- EXERCISE: A faithful, complete copy of the entries is the sole expected answer.

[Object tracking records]
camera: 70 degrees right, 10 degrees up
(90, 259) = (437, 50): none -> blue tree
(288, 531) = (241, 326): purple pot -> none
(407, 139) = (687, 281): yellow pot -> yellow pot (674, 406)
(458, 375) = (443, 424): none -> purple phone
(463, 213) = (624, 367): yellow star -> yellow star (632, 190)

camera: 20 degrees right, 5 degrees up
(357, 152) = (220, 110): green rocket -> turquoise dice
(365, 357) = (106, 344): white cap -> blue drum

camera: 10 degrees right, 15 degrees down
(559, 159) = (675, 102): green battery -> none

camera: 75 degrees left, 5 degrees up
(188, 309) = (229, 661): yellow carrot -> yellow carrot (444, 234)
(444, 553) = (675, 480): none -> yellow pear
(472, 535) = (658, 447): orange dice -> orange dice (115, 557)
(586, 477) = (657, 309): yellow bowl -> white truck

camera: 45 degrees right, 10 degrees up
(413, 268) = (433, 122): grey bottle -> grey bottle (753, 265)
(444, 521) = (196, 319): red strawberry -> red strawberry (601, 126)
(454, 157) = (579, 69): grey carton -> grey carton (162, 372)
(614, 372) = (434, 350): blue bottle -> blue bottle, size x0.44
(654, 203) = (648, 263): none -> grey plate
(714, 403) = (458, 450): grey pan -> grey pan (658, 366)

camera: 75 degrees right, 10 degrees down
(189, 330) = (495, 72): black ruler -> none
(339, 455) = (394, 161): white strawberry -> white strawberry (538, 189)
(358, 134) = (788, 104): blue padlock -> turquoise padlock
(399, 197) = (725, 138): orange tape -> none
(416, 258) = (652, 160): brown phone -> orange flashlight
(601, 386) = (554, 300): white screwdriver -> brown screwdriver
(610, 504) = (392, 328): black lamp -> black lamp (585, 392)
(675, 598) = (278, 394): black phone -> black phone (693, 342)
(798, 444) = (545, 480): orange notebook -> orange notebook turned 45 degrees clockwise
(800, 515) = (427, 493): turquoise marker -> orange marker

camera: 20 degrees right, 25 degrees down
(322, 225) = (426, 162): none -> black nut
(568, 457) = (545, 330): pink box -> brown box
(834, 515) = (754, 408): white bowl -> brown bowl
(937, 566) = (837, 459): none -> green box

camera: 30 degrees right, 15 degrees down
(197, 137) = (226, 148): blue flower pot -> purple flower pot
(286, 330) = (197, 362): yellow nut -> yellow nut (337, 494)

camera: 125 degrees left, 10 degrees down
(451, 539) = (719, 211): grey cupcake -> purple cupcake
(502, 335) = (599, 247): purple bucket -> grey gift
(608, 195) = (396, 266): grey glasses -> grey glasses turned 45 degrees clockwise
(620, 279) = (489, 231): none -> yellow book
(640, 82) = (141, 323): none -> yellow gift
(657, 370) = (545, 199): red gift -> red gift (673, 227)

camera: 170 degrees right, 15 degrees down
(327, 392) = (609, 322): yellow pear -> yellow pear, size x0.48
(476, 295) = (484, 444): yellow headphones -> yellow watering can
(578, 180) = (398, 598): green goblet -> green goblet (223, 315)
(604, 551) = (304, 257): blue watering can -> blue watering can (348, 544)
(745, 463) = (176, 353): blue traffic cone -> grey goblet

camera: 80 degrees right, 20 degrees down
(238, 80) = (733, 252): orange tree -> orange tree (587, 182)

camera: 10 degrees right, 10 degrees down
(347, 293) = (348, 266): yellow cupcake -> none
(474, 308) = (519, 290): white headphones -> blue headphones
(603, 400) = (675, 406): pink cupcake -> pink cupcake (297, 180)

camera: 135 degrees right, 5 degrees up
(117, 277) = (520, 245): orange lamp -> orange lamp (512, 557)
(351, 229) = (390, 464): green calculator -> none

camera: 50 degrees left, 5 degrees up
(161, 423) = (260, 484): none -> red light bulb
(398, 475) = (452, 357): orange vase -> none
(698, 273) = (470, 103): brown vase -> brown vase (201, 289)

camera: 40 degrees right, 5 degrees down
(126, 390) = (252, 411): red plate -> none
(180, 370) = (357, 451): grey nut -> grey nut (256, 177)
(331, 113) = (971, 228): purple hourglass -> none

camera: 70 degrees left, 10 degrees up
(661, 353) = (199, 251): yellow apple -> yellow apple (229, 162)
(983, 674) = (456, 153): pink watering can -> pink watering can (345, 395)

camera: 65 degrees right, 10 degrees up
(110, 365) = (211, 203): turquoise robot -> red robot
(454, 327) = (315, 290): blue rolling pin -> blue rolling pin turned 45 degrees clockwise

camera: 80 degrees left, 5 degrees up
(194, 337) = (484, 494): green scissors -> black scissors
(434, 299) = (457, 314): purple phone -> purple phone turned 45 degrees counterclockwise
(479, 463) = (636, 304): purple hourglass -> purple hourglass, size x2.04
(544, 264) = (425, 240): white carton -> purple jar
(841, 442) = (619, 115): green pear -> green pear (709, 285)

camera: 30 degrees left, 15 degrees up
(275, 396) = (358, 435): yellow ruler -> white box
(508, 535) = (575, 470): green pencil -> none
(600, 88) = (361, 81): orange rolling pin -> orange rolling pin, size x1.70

- FINAL ANSWER:
camera: 70 degrees right, 10 degrees up
(90, 259) = (437, 50): none -> blue tree
(288, 531) = (241, 326): purple pot -> none
(407, 139) = (687, 281): yellow pot -> yellow pot (674, 406)
(458, 375) = (443, 424): none -> purple phone
(463, 213) = (624, 367): yellow star -> yellow star (632, 190)

camera: 20 degrees right, 5 degrees up
(357, 152) = (220, 110): green rocket -> turquoise dice
(365, 357) = (106, 344): white cap -> blue drum

camera: 10 degrees right, 15 degrees down
(559, 159) = (675, 102): green battery -> none

camera: 75 degrees left, 5 degrees up
(188, 309) = (229, 661): yellow carrot -> yellow carrot (444, 234)
(444, 553) = (675, 480): none -> yellow pear
(472, 535) = (658, 447): orange dice -> orange dice (115, 557)
(586, 477) = (657, 309): yellow bowl -> white truck

camera: 45 degrees right, 10 degrees up
(413, 268) = (433, 122): grey bottle -> grey bottle (753, 265)
(444, 521) = (196, 319): red strawberry -> red strawberry (601, 126)
(454, 157) = (579, 69): grey carton -> grey carton (162, 372)
(614, 372) = (434, 350): blue bottle -> blue bottle, size x0.44
(654, 203) = (648, 263): none -> grey plate
(714, 403) = (458, 450): grey pan -> grey pan (658, 366)

camera: 75 degrees right, 10 degrees down
(189, 330) = (495, 72): black ruler -> none
(339, 455) = (394, 161): white strawberry -> white strawberry (538, 189)
(358, 134) = (788, 104): blue padlock -> turquoise padlock
(399, 197) = (725, 138): orange tape -> none
(416, 258) = (652, 160): brown phone -> orange flashlight
(601, 386) = (554, 300): white screwdriver -> brown screwdriver
(610, 504) = (392, 328): black lamp -> black lamp (585, 392)
(675, 598) = (278, 394): black phone -> black phone (693, 342)
(798, 444) = (545, 480): orange notebook -> orange notebook turned 45 degrees clockwise
(800, 515) = (427, 493): turquoise marker -> orange marker

camera: 20 degrees right, 25 degrees down
(322, 225) = (426, 162): none -> black nut
(568, 457) = (545, 330): pink box -> brown box
(834, 515) = (754, 408): white bowl -> brown bowl
(937, 566) = (837, 459): none -> green box

camera: 30 degrees right, 15 degrees down
(197, 137) = (226, 148): blue flower pot -> purple flower pot
(286, 330) = (197, 362): yellow nut -> yellow nut (337, 494)

camera: 125 degrees left, 10 degrees down
(451, 539) = (719, 211): grey cupcake -> purple cupcake
(502, 335) = (599, 247): purple bucket -> grey gift
(608, 195) = (396, 266): grey glasses -> grey glasses turned 45 degrees clockwise
(620, 279) = (489, 231): none -> yellow book
(640, 82) = (141, 323): none -> yellow gift
(657, 370) = (545, 199): red gift -> red gift (673, 227)

camera: 170 degrees right, 15 degrees down
(327, 392) = (609, 322): yellow pear -> yellow pear, size x0.48
(476, 295) = (484, 444): yellow headphones -> yellow watering can
(578, 180) = (398, 598): green goblet -> green goblet (223, 315)
(604, 551) = (304, 257): blue watering can -> blue watering can (348, 544)
(745, 463) = (176, 353): blue traffic cone -> grey goblet

camera: 80 degrees right, 20 degrees down
(238, 80) = (733, 252): orange tree -> orange tree (587, 182)

camera: 10 degrees right, 10 degrees down
(347, 293) = (348, 266): yellow cupcake -> none
(474, 308) = (519, 290): white headphones -> blue headphones
(603, 400) = (675, 406): pink cupcake -> pink cupcake (297, 180)

camera: 135 degrees right, 5 degrees up
(117, 277) = (520, 245): orange lamp -> orange lamp (512, 557)
(351, 229) = (390, 464): green calculator -> none

camera: 50 degrees left, 5 degrees up
(161, 423) = (260, 484): none -> red light bulb
(398, 475) = (452, 357): orange vase -> none
(698, 273) = (470, 103): brown vase -> brown vase (201, 289)

camera: 40 degrees right, 5 degrees down
(126, 390) = (252, 411): red plate -> none
(180, 370) = (357, 451): grey nut -> grey nut (256, 177)
(331, 113) = (971, 228): purple hourglass -> none

camera: 70 degrees left, 10 degrees up
(661, 353) = (199, 251): yellow apple -> yellow apple (229, 162)
(983, 674) = (456, 153): pink watering can -> pink watering can (345, 395)

camera: 65 degrees right, 10 degrees up
(110, 365) = (211, 203): turquoise robot -> red robot
(454, 327) = (315, 290): blue rolling pin -> blue rolling pin turned 45 degrees clockwise

camera: 80 degrees left, 5 degrees up
(194, 337) = (484, 494): green scissors -> black scissors
(434, 299) = (457, 314): purple phone -> purple phone turned 45 degrees counterclockwise
(479, 463) = (636, 304): purple hourglass -> purple hourglass, size x2.04
(544, 264) = (425, 240): white carton -> purple jar
(841, 442) = (619, 115): green pear -> green pear (709, 285)

camera: 30 degrees left, 15 degrees up
(275, 396) = (358, 435): yellow ruler -> white box
(508, 535) = (575, 470): green pencil -> none
(600, 88) = (361, 81): orange rolling pin -> orange rolling pin, size x1.70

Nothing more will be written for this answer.